◆ **TO DO**
Wherever "telefon" appears in a line of the listing, that line should be returned.

◆ **DATASET EXTRACT**
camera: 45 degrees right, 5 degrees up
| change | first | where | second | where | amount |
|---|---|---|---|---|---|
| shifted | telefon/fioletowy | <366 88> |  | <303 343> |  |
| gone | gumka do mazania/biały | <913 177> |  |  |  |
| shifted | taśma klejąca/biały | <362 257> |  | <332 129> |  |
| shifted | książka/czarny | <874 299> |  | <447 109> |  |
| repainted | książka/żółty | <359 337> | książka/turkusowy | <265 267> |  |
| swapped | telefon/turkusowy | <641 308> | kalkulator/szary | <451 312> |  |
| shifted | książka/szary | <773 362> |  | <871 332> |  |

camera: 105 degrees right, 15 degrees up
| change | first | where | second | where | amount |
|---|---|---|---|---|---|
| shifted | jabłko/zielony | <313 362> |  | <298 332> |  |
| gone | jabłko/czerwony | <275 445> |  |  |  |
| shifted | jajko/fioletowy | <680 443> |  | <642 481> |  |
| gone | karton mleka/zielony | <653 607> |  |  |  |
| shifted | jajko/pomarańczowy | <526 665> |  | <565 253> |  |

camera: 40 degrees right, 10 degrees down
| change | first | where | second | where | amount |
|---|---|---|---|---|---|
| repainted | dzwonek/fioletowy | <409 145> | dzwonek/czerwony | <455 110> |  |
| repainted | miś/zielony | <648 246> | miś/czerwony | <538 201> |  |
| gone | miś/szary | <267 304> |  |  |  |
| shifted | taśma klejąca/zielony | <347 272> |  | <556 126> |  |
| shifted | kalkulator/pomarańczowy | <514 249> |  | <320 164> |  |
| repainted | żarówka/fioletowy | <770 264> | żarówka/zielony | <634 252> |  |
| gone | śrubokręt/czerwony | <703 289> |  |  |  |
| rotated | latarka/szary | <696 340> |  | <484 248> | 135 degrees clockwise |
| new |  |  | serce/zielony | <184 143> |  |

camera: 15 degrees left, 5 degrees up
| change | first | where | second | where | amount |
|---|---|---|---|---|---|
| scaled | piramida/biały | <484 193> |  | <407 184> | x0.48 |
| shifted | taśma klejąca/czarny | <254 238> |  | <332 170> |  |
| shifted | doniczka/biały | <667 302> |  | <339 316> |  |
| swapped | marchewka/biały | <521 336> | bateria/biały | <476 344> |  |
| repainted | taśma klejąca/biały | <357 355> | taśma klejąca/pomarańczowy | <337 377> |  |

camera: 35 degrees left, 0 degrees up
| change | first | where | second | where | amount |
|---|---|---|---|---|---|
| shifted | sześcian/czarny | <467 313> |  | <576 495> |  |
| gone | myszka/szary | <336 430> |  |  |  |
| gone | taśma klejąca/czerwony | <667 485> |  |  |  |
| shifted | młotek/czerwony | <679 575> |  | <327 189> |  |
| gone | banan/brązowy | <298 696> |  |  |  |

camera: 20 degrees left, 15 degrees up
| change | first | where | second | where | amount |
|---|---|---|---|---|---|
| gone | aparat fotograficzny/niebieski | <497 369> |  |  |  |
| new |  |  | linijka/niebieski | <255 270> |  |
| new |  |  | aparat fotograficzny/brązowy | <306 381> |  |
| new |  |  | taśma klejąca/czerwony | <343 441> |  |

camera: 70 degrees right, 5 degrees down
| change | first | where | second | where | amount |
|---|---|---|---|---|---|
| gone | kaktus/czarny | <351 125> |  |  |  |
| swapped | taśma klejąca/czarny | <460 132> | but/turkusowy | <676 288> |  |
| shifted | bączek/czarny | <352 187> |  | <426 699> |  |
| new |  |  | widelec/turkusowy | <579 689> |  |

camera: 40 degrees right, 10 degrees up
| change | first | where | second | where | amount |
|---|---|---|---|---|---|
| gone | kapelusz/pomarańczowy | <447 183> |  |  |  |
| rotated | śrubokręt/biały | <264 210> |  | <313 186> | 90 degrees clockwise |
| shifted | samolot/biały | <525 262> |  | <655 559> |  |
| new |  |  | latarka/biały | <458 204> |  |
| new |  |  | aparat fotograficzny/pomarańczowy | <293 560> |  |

◆ **SOLVED PROBLEM**
| shifted | telefon/fioletowy | <366 88> |  | <303 343> |  |
| swapped | telefon/turkusowy | <641 308> | kalkulator/szary | <451 312> |  |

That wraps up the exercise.